### TASK DIRECTIONS
Could you please reproduce the entries exactly, leaving out any pictures?

### RECORDS FOR THIS TASK

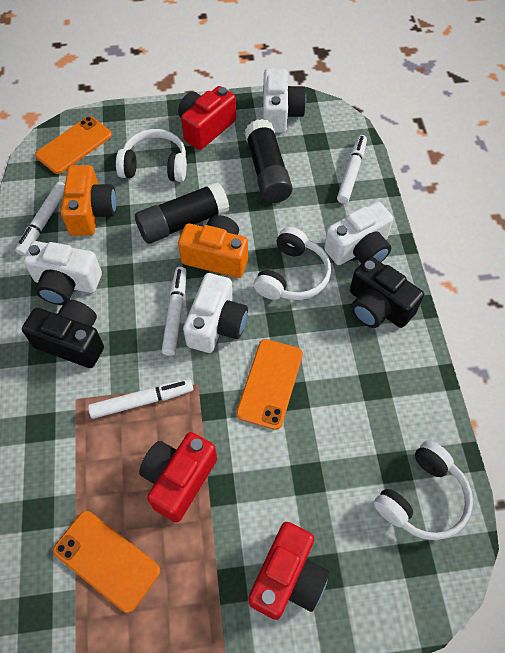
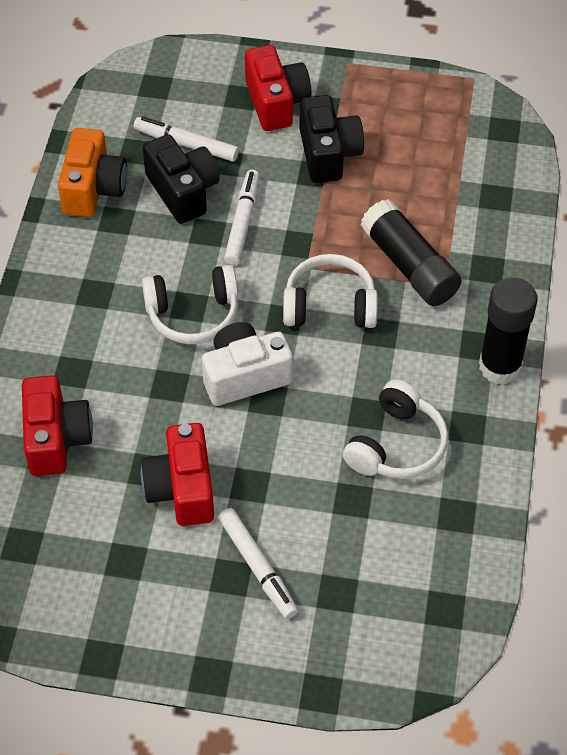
orange camera: 2 -> 1
orange phone: 3 -> 0
white camera: 4 -> 1
white marker: 4 -> 3

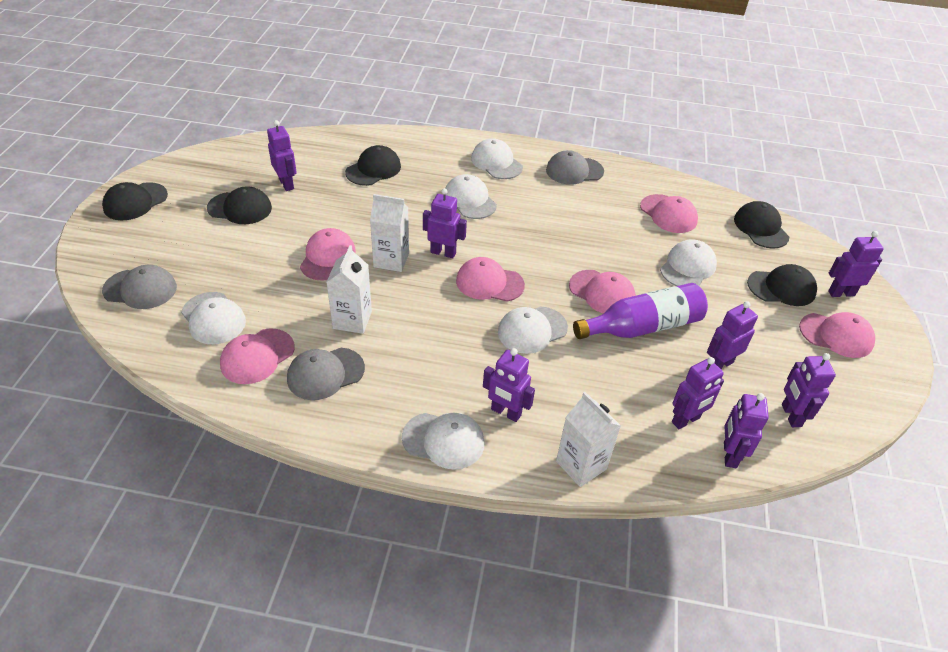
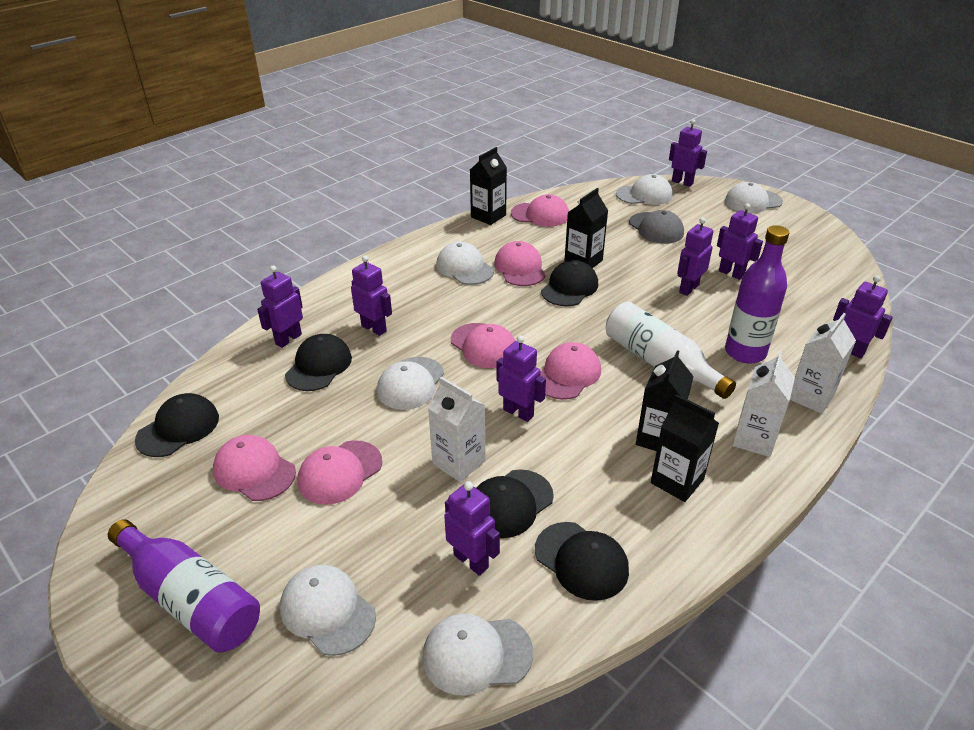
black carton: 0 -> 4
grey cap: 3 -> 1
purple bottle: 1 -> 2
white bottle: 0 -> 1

### ANSWER TO THE EXERCISE
orange camera: 2 -> 1
orange phone: 3 -> 0
white camera: 4 -> 1
white marker: 4 -> 3

black carton: 0 -> 4
grey cap: 3 -> 1
purple bottle: 1 -> 2
white bottle: 0 -> 1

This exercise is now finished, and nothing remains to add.